* _Description of the task_
Which lines in the entries below contain the string "kern"? Return each of those lines in full, counting a match only when the case is the same.

* _Supplied material_
---+---

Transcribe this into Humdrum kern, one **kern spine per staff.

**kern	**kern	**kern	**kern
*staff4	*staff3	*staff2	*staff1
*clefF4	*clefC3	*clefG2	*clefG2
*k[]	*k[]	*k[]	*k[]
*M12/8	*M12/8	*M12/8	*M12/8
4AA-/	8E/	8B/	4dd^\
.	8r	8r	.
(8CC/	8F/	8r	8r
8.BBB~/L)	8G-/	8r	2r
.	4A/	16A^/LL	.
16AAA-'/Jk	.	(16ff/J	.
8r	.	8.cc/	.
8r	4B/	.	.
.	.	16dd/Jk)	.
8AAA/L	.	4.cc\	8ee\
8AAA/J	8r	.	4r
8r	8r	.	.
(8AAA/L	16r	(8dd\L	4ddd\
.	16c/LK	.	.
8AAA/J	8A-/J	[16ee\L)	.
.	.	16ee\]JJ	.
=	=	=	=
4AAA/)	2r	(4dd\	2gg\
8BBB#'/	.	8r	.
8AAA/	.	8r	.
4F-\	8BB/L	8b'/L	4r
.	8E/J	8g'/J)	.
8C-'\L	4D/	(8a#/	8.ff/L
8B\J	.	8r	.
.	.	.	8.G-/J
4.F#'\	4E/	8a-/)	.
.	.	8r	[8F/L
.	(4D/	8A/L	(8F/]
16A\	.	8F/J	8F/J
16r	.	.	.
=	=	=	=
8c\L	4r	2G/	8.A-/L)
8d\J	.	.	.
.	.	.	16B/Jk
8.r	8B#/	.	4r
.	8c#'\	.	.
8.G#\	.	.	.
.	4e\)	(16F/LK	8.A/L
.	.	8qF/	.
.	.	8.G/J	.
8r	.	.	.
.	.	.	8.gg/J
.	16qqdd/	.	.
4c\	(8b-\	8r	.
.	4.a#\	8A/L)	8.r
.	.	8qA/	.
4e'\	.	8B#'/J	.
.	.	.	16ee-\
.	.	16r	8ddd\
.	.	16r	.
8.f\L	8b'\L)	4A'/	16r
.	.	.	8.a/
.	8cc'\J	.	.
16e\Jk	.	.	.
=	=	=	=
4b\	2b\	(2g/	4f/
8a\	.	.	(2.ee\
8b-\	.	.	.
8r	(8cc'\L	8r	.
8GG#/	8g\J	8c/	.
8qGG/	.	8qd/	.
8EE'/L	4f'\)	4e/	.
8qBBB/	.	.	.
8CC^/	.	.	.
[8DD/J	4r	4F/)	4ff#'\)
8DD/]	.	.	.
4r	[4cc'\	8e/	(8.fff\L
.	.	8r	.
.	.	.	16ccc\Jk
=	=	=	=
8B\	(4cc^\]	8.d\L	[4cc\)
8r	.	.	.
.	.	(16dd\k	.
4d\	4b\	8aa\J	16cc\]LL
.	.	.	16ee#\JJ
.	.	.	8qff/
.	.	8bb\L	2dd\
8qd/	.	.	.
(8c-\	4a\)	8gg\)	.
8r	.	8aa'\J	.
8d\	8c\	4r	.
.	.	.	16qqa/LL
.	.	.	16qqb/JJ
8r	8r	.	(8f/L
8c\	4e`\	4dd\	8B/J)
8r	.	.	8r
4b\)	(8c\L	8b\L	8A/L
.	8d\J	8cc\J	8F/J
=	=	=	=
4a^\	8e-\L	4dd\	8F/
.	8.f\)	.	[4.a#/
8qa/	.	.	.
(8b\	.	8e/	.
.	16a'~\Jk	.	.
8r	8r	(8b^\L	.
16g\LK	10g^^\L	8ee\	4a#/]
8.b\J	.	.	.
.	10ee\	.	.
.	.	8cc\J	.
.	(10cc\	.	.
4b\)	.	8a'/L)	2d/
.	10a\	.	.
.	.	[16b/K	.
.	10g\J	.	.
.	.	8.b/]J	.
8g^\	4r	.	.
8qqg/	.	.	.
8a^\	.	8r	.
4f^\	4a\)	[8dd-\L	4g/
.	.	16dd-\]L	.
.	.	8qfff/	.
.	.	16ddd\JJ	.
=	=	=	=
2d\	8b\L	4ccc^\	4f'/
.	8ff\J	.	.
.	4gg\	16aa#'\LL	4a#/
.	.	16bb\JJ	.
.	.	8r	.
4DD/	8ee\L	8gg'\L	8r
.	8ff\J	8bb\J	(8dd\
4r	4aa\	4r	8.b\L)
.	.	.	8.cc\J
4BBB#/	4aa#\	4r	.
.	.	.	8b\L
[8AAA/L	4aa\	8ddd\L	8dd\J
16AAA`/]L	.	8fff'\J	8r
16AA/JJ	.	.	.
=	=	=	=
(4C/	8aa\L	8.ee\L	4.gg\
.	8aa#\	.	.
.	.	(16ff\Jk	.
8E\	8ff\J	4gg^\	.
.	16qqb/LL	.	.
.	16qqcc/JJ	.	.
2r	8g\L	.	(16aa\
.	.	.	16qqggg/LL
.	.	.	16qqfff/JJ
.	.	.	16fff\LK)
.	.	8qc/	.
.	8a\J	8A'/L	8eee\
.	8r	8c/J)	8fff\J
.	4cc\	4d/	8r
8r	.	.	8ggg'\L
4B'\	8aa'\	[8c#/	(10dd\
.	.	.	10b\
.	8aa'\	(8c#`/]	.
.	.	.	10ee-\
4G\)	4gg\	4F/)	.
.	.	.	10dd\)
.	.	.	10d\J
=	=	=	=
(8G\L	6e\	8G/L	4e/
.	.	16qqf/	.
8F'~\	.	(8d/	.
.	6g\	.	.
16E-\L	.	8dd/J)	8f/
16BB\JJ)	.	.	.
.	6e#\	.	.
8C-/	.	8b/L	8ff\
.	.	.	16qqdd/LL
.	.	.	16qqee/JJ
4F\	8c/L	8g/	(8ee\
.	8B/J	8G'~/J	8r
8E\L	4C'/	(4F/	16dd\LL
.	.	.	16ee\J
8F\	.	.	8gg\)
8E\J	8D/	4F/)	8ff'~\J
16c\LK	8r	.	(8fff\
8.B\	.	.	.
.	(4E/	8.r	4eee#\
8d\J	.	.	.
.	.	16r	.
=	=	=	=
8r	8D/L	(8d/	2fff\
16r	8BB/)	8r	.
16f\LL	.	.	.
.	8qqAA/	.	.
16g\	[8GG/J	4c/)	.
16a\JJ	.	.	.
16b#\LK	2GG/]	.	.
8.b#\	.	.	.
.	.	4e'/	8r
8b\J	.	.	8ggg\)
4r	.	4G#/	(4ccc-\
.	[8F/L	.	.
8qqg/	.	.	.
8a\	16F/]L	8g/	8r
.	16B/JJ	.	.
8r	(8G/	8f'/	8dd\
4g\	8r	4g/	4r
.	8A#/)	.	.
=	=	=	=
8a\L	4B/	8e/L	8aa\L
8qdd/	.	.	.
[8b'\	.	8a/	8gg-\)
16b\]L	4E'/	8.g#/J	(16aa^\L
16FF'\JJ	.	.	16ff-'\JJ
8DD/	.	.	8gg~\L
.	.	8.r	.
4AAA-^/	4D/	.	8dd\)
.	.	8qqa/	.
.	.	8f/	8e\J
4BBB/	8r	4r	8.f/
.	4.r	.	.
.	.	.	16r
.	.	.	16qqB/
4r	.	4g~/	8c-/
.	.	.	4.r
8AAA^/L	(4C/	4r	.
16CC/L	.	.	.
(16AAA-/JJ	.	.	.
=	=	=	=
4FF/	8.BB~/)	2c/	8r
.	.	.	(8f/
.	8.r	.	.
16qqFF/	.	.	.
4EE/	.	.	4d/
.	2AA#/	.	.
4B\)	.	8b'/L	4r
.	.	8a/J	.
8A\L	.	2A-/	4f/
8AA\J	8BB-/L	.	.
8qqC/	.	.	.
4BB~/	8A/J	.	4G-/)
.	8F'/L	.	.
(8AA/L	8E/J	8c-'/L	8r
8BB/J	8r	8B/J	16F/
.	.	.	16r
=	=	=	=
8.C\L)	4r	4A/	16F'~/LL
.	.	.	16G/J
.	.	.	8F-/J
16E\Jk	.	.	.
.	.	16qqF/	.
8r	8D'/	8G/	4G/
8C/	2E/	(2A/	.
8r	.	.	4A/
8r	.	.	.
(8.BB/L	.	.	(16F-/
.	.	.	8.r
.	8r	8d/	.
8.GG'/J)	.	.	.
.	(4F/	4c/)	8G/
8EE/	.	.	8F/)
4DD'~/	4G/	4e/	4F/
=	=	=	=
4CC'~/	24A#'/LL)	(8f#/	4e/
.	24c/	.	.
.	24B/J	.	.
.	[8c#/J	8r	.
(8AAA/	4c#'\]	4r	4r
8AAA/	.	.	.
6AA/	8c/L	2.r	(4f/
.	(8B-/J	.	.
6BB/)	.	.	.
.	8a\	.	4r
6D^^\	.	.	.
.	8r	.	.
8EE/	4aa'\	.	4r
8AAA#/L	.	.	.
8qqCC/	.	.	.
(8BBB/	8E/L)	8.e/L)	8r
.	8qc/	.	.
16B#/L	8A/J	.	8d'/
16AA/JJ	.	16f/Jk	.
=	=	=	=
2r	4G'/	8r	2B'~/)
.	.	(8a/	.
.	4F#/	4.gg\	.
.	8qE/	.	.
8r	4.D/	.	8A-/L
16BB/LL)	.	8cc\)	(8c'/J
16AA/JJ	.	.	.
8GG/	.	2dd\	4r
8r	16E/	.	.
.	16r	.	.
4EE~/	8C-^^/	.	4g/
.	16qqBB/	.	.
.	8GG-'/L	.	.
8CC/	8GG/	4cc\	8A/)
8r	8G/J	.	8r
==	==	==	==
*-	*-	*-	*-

---+---

* _Solution to this problem_
Transcribe this into Humdrum kern, one **kern spine per staff.
**kern	**kern	**kern	**kern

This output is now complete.